**What you are asked to do**. For the records that follow, please set down exactly the lines between the one holding "D2: LED (A SIG17, K" and the one holding "U3 pin P1.6: SIG10 -> SIG2", inclusive, and only those.

**Exercise data**.
▶

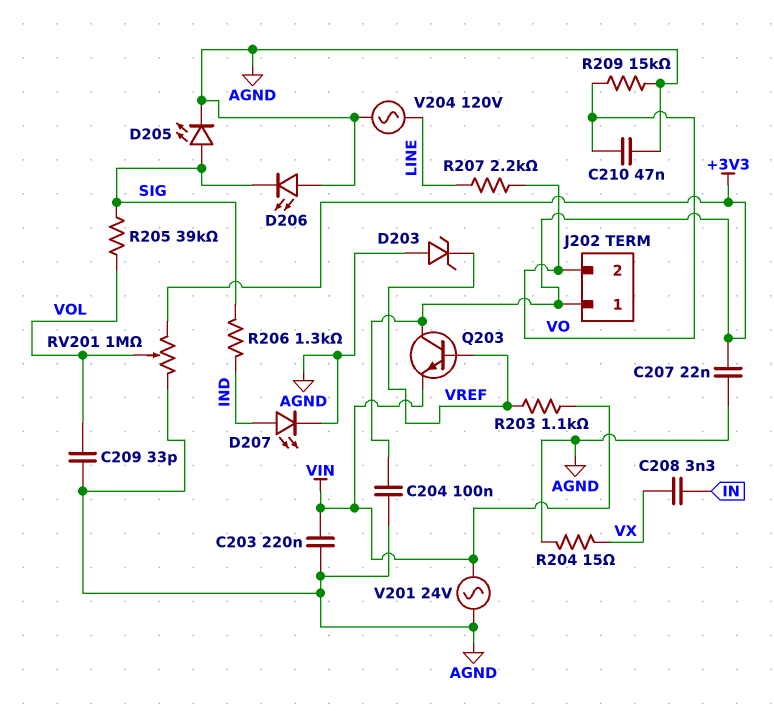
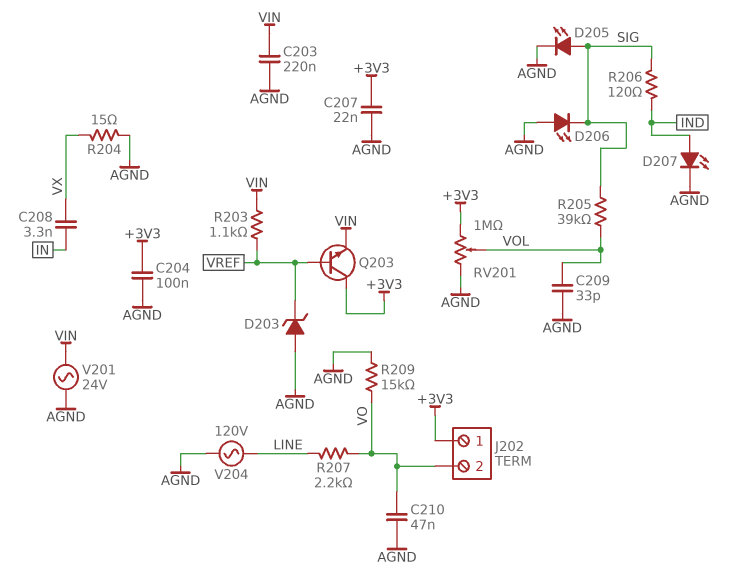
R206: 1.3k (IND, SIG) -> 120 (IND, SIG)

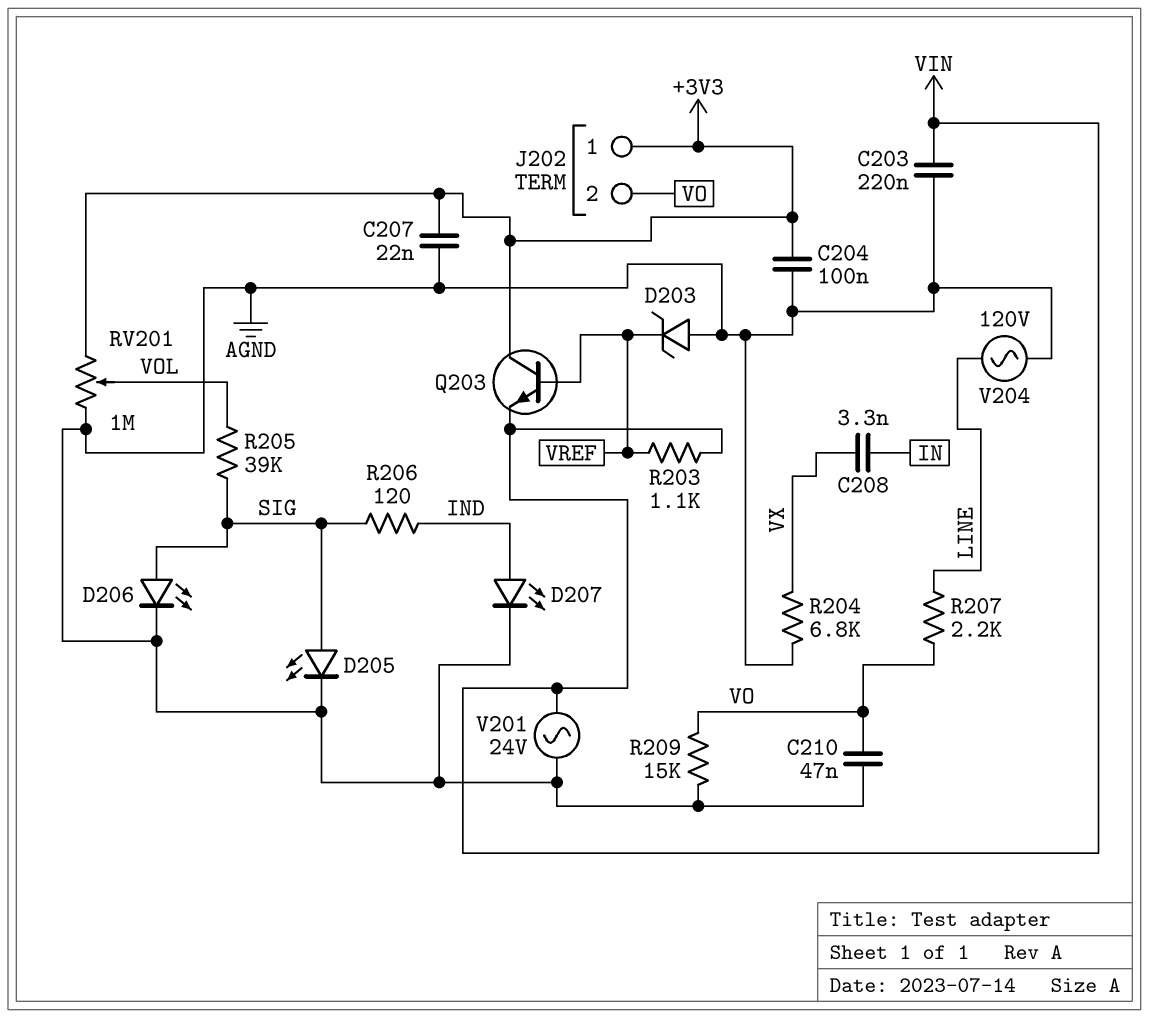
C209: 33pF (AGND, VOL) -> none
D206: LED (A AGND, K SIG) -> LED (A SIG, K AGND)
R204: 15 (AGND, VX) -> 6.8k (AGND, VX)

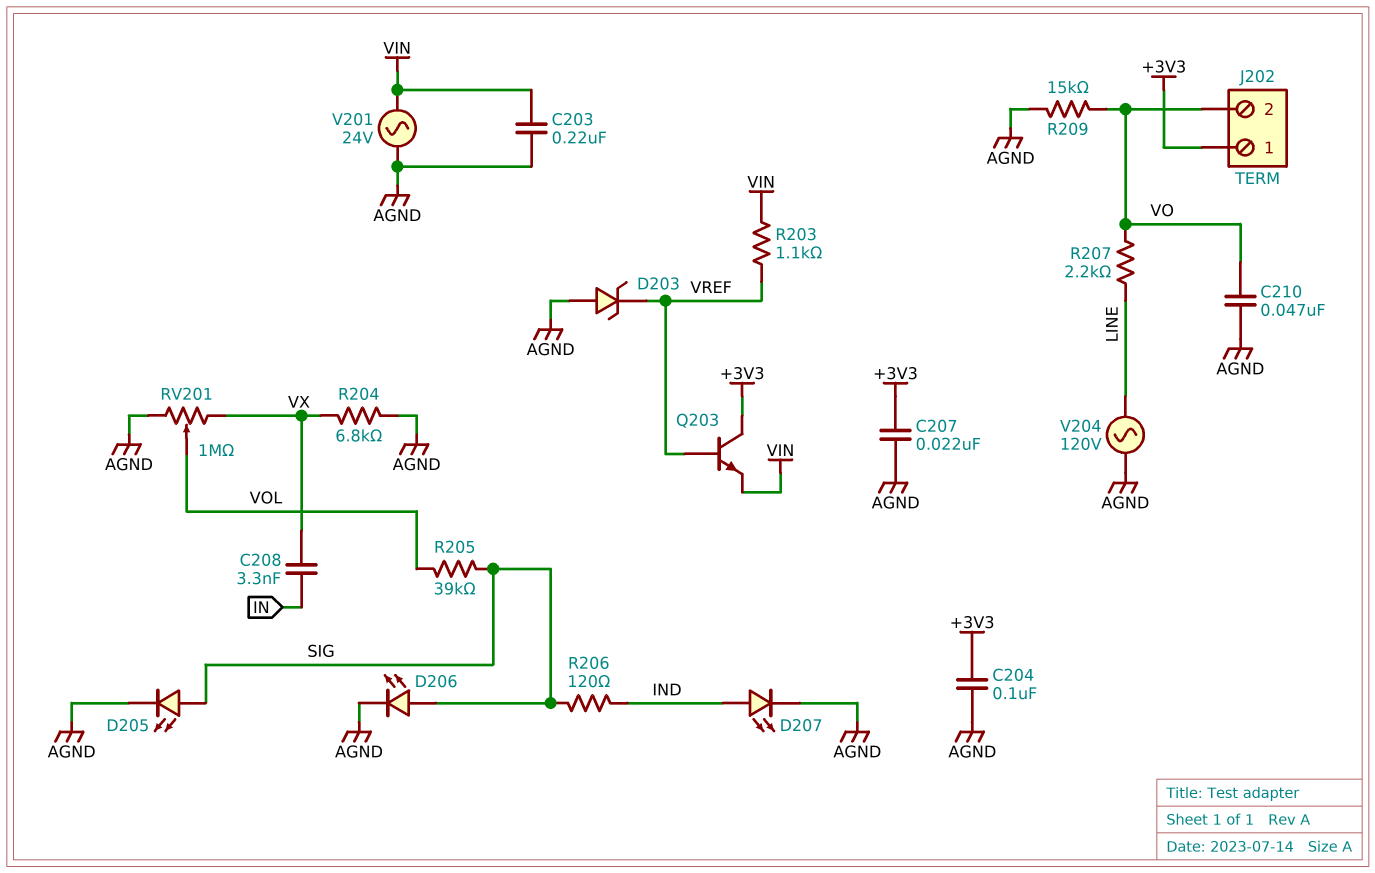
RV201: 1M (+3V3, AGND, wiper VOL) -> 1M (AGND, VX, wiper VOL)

◀
▶

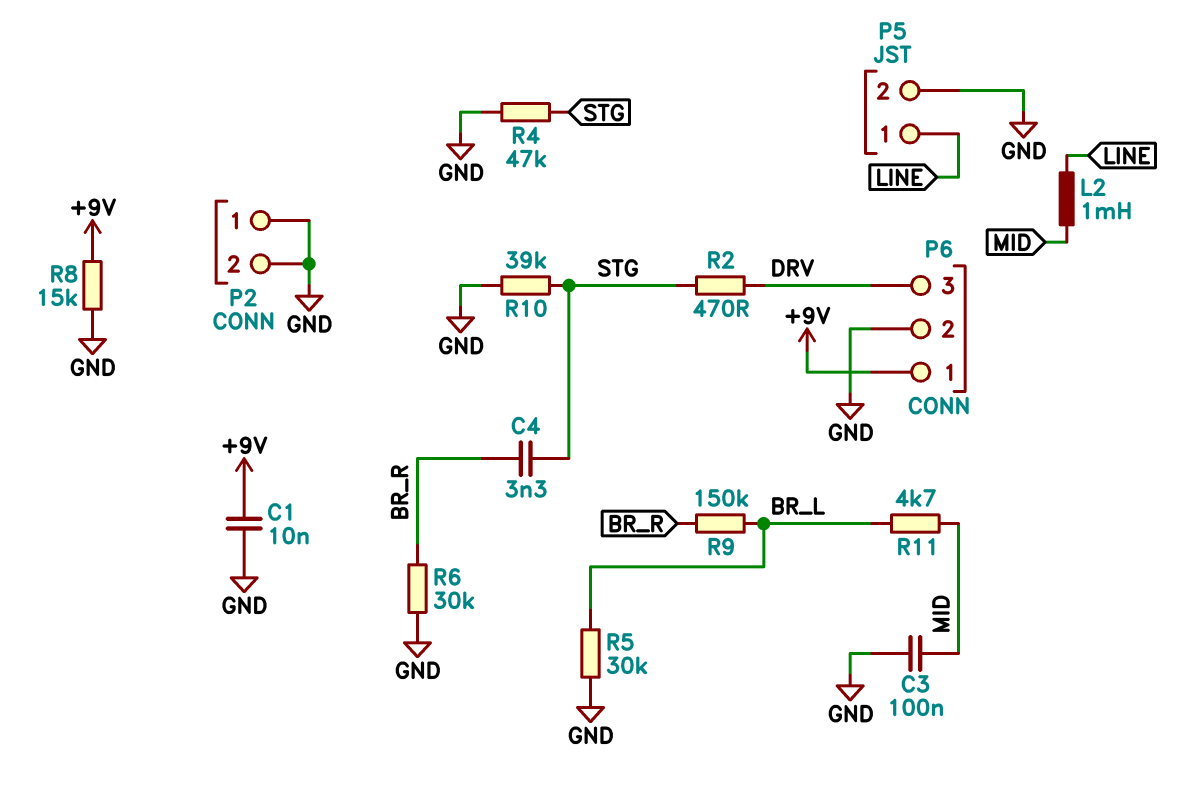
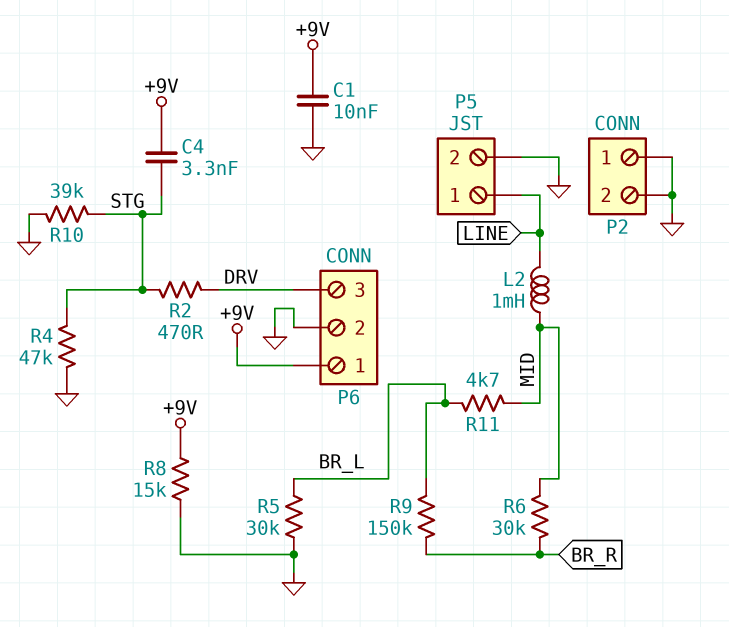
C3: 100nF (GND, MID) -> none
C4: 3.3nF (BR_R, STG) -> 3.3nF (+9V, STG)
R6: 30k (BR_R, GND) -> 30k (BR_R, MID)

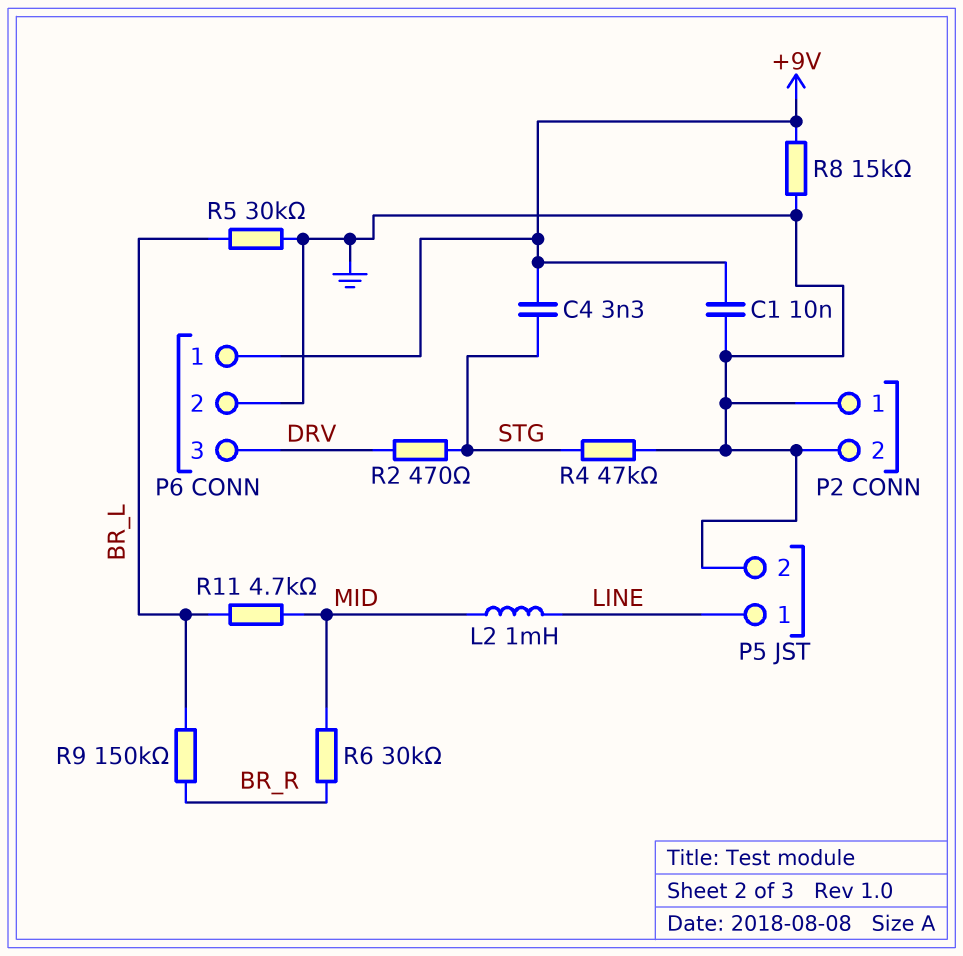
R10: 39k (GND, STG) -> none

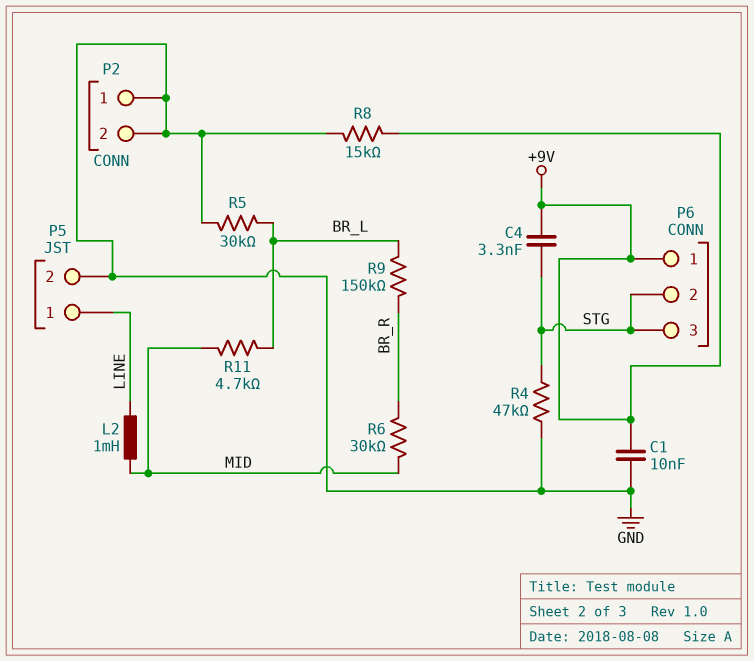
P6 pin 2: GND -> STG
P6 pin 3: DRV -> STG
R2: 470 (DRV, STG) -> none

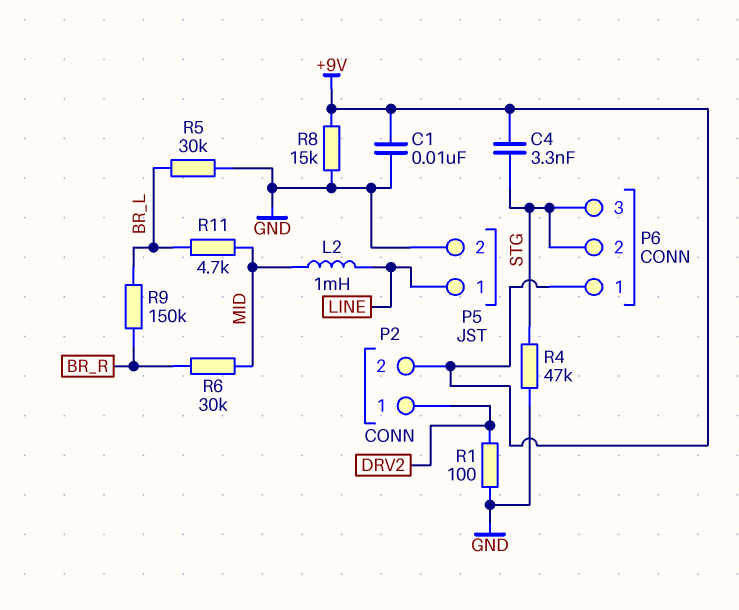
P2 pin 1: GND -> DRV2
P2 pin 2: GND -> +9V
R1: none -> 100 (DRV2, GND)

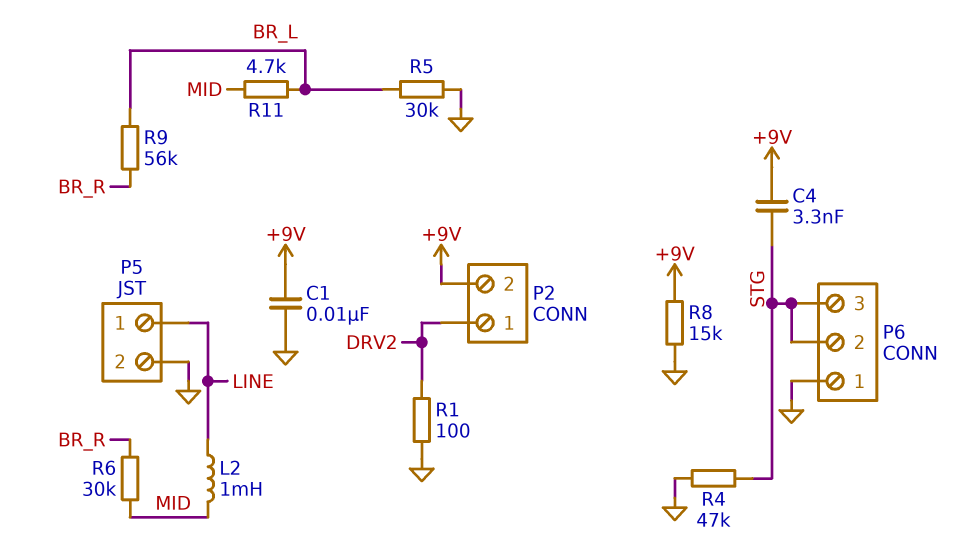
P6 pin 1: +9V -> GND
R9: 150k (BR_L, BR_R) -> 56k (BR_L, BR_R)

◀
▶

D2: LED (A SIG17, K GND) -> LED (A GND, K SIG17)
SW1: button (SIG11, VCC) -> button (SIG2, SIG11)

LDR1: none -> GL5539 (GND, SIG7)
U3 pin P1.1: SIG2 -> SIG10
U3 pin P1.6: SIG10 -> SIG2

◀

**Task result**.
D2: LED (A SIG17, K GND) -> LED (A GND, K SIG17)
SW1: button (SIG11, VCC) -> button (SIG2, SIG11)

LDR1: none -> GL5539 (GND, SIG7)
U3 pin P1.1: SIG2 -> SIG10
U3 pin P1.6: SIG10 -> SIG2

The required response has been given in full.